### Problem description
Starting at the top of the entries below, print each line exactly until the line with "green L-shape: (48, 90) -> (19, 134), moved" has been printed too.

#### Source records ####

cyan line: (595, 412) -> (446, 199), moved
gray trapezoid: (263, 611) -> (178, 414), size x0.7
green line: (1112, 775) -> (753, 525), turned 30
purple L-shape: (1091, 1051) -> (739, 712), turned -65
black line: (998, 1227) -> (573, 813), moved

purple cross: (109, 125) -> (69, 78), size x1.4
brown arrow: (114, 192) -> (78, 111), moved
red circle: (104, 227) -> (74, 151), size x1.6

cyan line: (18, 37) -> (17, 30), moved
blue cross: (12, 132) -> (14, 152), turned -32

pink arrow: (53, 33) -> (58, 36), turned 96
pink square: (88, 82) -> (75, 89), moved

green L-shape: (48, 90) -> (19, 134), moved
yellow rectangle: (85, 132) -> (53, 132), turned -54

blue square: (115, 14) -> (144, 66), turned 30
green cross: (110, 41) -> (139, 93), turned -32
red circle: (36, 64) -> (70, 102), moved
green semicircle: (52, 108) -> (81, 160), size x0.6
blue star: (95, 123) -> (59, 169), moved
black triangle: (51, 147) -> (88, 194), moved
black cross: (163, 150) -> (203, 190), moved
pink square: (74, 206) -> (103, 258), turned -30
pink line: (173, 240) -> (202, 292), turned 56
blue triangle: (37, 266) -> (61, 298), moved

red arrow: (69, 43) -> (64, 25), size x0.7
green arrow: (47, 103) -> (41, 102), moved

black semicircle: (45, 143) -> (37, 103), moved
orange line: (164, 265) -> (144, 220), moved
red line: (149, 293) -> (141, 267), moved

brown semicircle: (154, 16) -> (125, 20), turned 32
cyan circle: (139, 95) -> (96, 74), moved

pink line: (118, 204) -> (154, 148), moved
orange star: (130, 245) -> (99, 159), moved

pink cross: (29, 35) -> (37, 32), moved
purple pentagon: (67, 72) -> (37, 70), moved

####

### Result of this exercise
cyan line: (595, 412) -> (446, 199), moved
gray trapezoid: (263, 611) -> (178, 414), size x0.7
green line: (1112, 775) -> (753, 525), turned 30
purple L-shape: (1091, 1051) -> (739, 712), turned -65
black line: (998, 1227) -> (573, 813), moved

purple cross: (109, 125) -> (69, 78), size x1.4
brown arrow: (114, 192) -> (78, 111), moved
red circle: (104, 227) -> (74, 151), size x1.6

cyan line: (18, 37) -> (17, 30), moved
blue cross: (12, 132) -> (14, 152), turned -32

pink arrow: (53, 33) -> (58, 36), turned 96
pink square: (88, 82) -> (75, 89), moved

green L-shape: (48, 90) -> (19, 134), moved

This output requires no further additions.